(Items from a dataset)
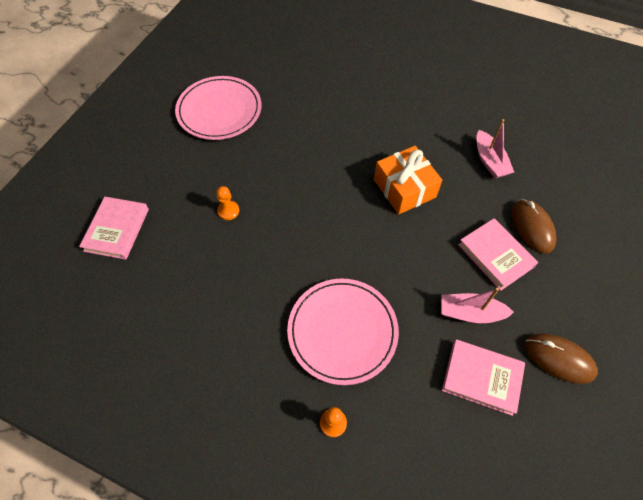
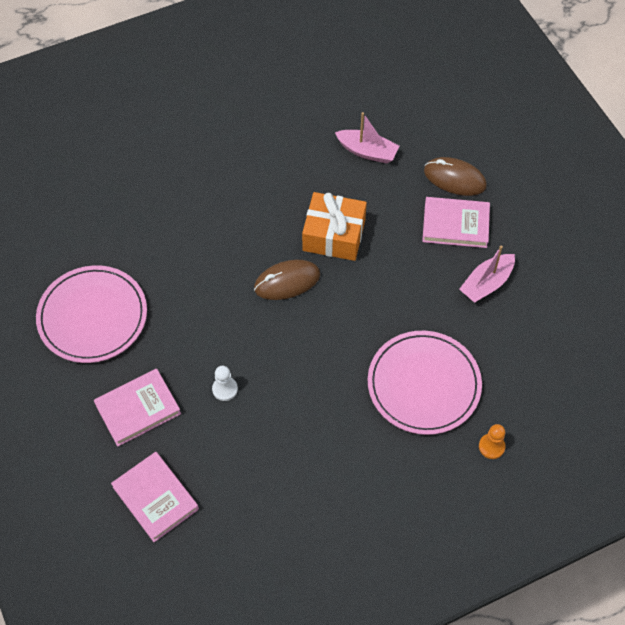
camera: 50 degrees left, 0 degrees up
(228, 211) = (225, 389): orange pawn -> white pawn
(481, 377) = (541, 319): pink book -> pink book (138, 409)
(559, 359) = (569, 258): brown mouse -> brown mouse (287, 281)

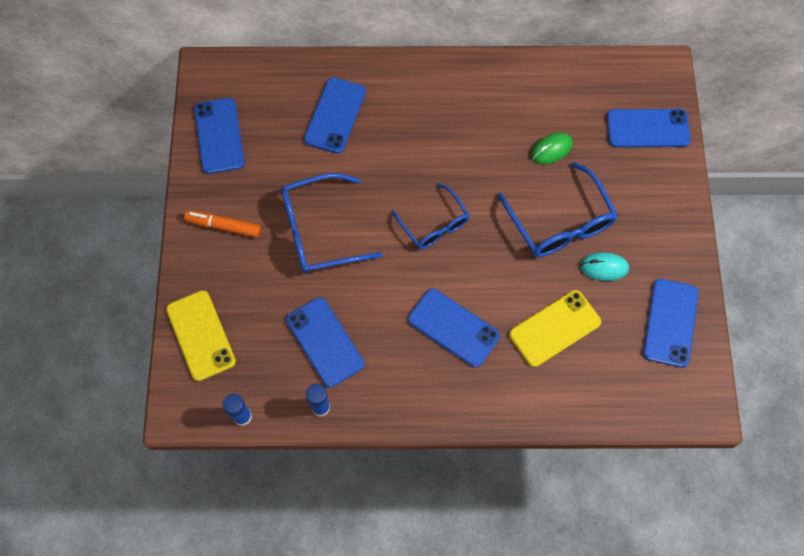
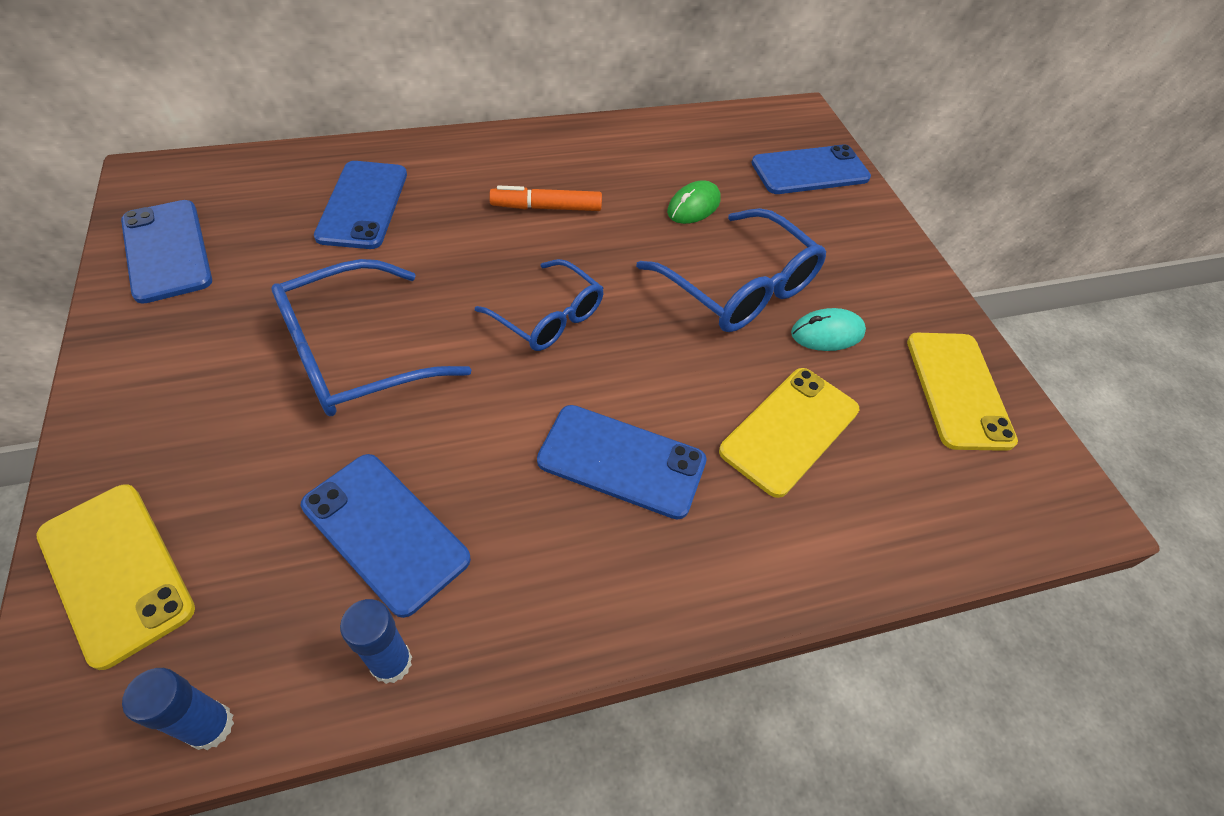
camera: 20 degrees left, 15 degrees down
(224, 226) = (172, 374): orange marker -> orange marker (546, 207)
(670, 323) = (958, 390): blue phone -> yellow phone

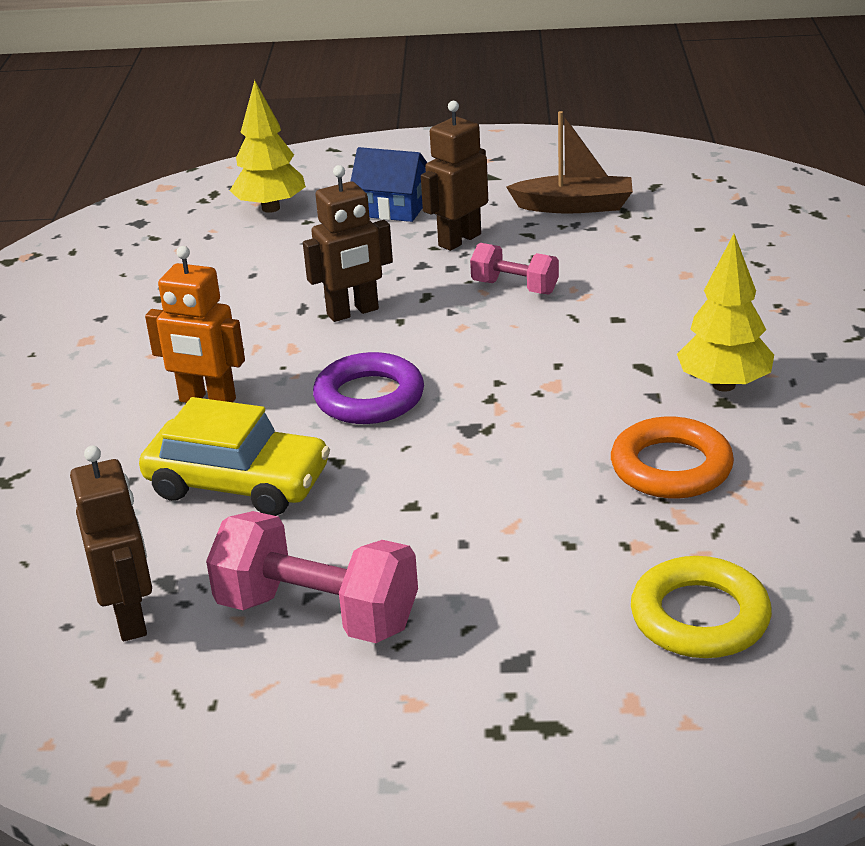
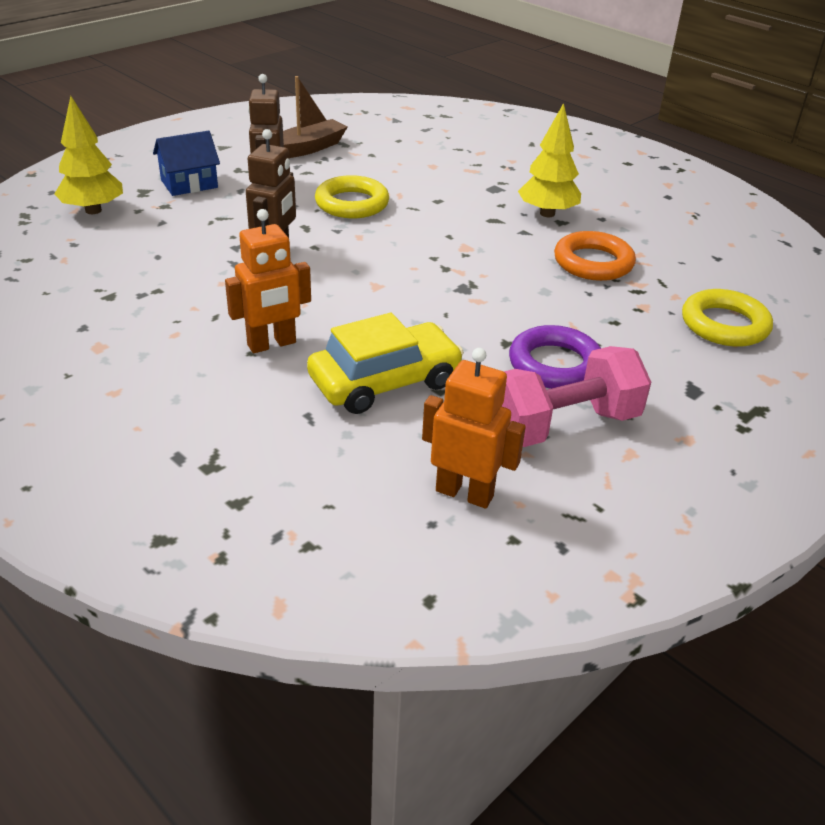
camera: 50 degrees left, 5 degrees up
(130, 618) = (464, 493): brown robot -> orange robot
(369, 397) = (375, 296): purple ring -> purple ring (555, 365)
(515, 287) = (352, 204): pink dumbbell -> yellow ring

## EXERCISE GOAL
Transcribe all the records above word for word, without their images.

## ANSWER TO THIS PROBLEM
camera: 50 degrees left, 0 degrees up
(228, 211) = (225, 389): orange pawn -> white pawn
(481, 377) = (541, 319): pink book -> pink book (138, 409)
(559, 359) = (569, 258): brown mouse -> brown mouse (287, 281)

camera: 20 degrees left, 15 degrees down
(224, 226) = (172, 374): orange marker -> orange marker (546, 207)
(670, 323) = (958, 390): blue phone -> yellow phone

camera: 50 degrees left, 5 degrees up
(130, 618) = (464, 493): brown robot -> orange robot
(369, 397) = (375, 296): purple ring -> purple ring (555, 365)
(515, 287) = (352, 204): pink dumbbell -> yellow ring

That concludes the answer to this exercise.